=== Dataset records ===

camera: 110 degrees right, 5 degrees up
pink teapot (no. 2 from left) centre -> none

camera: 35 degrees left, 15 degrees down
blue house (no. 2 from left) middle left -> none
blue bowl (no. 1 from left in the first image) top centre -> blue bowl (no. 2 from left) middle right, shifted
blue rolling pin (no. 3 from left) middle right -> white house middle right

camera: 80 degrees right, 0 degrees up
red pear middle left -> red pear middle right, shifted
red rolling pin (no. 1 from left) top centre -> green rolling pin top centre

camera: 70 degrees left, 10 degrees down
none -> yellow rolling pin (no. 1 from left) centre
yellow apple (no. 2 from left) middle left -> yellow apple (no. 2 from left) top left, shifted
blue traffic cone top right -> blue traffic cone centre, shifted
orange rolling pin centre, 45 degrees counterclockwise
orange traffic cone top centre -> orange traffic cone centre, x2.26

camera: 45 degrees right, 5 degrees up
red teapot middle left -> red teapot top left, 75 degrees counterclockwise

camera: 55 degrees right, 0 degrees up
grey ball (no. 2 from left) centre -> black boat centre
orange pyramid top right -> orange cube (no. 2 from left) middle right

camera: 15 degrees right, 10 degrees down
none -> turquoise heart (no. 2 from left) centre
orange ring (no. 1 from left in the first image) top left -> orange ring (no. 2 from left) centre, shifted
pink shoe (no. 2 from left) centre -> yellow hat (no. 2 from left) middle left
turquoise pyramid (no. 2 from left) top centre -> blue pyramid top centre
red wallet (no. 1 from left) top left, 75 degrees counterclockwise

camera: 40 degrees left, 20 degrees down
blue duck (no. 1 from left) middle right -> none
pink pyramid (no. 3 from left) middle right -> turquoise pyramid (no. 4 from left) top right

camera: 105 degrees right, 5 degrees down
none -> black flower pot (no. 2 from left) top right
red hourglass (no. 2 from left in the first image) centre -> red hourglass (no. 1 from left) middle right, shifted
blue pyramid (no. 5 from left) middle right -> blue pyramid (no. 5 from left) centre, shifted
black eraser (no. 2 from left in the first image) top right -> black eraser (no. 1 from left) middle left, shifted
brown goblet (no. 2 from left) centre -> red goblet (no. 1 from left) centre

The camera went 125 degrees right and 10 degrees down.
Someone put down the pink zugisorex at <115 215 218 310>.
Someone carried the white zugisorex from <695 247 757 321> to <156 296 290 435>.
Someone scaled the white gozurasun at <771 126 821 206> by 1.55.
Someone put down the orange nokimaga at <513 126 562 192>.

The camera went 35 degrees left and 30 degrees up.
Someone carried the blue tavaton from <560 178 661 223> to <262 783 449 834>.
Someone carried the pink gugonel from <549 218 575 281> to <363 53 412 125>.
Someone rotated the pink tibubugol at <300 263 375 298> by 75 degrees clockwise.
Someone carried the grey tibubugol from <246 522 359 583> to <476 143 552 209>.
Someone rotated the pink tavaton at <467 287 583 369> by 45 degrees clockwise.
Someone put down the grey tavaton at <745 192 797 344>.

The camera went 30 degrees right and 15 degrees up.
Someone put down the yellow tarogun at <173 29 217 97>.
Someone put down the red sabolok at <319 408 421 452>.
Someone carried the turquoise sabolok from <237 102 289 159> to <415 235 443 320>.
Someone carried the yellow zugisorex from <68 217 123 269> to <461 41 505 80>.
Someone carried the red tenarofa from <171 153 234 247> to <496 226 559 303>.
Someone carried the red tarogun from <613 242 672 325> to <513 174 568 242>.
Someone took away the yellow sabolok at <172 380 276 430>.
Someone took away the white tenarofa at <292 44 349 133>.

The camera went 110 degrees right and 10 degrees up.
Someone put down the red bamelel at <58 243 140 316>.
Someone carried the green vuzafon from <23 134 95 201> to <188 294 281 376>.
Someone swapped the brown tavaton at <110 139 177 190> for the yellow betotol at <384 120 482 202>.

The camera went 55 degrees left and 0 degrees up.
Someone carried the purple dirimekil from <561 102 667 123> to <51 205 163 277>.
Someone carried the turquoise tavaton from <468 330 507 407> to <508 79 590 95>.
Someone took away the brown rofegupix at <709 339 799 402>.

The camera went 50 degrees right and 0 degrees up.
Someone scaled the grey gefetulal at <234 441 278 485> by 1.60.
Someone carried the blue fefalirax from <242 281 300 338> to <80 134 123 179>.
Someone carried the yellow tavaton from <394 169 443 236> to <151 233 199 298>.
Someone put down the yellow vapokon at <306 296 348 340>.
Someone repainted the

===

What you have to do:
Retype the entire listing exactly.

Result:
camera: 110 degrees right, 5 degrees up
pink teapot (no. 2 from left) centre -> none

camera: 35 degrees left, 15 degrees down
blue house (no. 2 from left) middle left -> none
blue bowl (no. 1 from left in the first image) top centre -> blue bowl (no. 2 from left) middle right, shifted
blue rolling pin (no. 3 from left) middle right -> white house middle right

camera: 80 degrees right, 0 degrees up
red pear middle left -> red pear middle right, shifted
red rolling pin (no. 1 from left) top centre -> green rolling pin top centre

camera: 70 degrees left, 10 degrees down
none -> yellow rolling pin (no. 1 from left) centre
yellow apple (no. 2 from left) middle left -> yellow apple (no. 2 from left) top left, shifted
blue traffic cone top right -> blue traffic cone centre, shifted
orange rolling pin centre, 45 degrees counterclockwise
orange traffic cone top centre -> orange traffic cone centre, x2.26

camera: 45 degrees right, 5 degrees up
red teapot middle left -> red teapot top left, 75 degrees counterclockwise

camera: 55 degrees right, 0 degrees up
grey ball (no. 2 from left) centre -> black boat centre
orange pyramid top right -> orange cube (no. 2 from left) middle right

camera: 15 degrees right, 10 degrees down
none -> turquoise heart (no. 2 from left) centre
orange ring (no. 1 from left in the first image) top left -> orange ring (no. 2 from left) centre, shifted
pink shoe (no. 2 from left) centre -> yellow hat (no. 2 from left) middle left
turquoise pyramid (no. 2 from left) top centre -> blue pyramid top centre
red wallet (no. 1 from left) top left, 75 degrees counterclockwise

camera: 40 degrees left, 20 degrees down
blue duck (no. 1 from left) middle right -> none
pink pyramid (no. 3 from left) middle right -> turquoise pyramid (no. 4 from left) top right

camera: 105 degrees right, 5 degrees down
none -> black flower pot (no. 2 from left) top right
red hourglass (no. 2 from left in the first image) centre -> red hourglass (no. 1 from left) middle right, shifted
blue pyramid (no. 5 from left) middle right -> blue pyramid (no. 5 from left) centre, shifted
black eraser (no. 2 from left in the first image) top right -> black eraser (no. 1 from left) middle left, shifted
brown goblet (no. 2 from left) centre -> red goblet (no. 1 from left) centre

The camera went 125 degrees right and 10 degrees down.
Someone put down the pink zugisorex at <115 215 218 310>.
Someone carried the white zugisorex from <695 247 757 321> to <156 296 290 435>.
Someone scaled the white gozurasun at <771 126 821 206> by 1.55.
Someone put down the orange nokimaga at <513 126 562 192>.

The camera went 35 degrees left and 30 degrees up.
Someone carried the blue tavaton from <560 178 661 223> to <262 783 449 834>.
Someone carried the pink gugonel from <549 218 575 281> to <363 53 412 125>.
Someone rotated the pink tibubugol at <300 263 375 298> by 75 degrees clockwise.
Someone carried the grey tibubugol from <246 522 359 583> to <476 143 552 209>.
Someone rotated the pink tavaton at <467 287 583 369> by 45 degrees clockwise.
Someone put down the grey tavaton at <745 192 797 344>.

The camera went 30 degrees right and 15 degrees up.
Someone put down the yellow tarogun at <173 29 217 97>.
Someone put down the red sabolok at <319 408 421 452>.
Someone carried the turquoise sabolok from <237 102 289 159> to <415 235 443 320>.
Someone carried the yellow zugisorex from <68 217 123 269> to <461 41 505 80>.
Someone carried the red tenarofa from <171 153 234 247> to <496 226 559 303>.
Someone carried the red tarogun from <613 242 672 325> to <513 174 568 242>.
Someone took away the yellow sabolok at <172 380 276 430>.
Someone took away the white tenarofa at <292 44 349 133>.

The camera went 110 degrees right and 10 degrees up.
Someone put down the red bamelel at <58 243 140 316>.
Someone carried the green vuzafon from <23 134 95 201> to <188 294 281 376>.
Someone swapped the brown tavaton at <110 139 177 190> for the yellow betotol at <384 120 482 202>.

The camera went 55 degrees left and 0 degrees up.
Someone carried the purple dirimekil from <561 102 667 123> to <51 205 163 277>.
Someone carried the turquoise tavaton from <468 330 507 407> to <508 79 590 95>.
Someone took away the brown rofegupix at <709 339 799 402>.

The camera went 50 degrees right and 0 degrees up.
Someone scaled the grey gefetulal at <234 441 278 485> by 1.60.
Someone carried the blue fefalirax from <242 281 300 338> to <80 134 123 179>.
Someone carried the yellow tavaton from <394 169 443 236> to <151 233 199 298>.
Someone put down the yellow vapokon at <306 296 348 340>.
Someone repainted the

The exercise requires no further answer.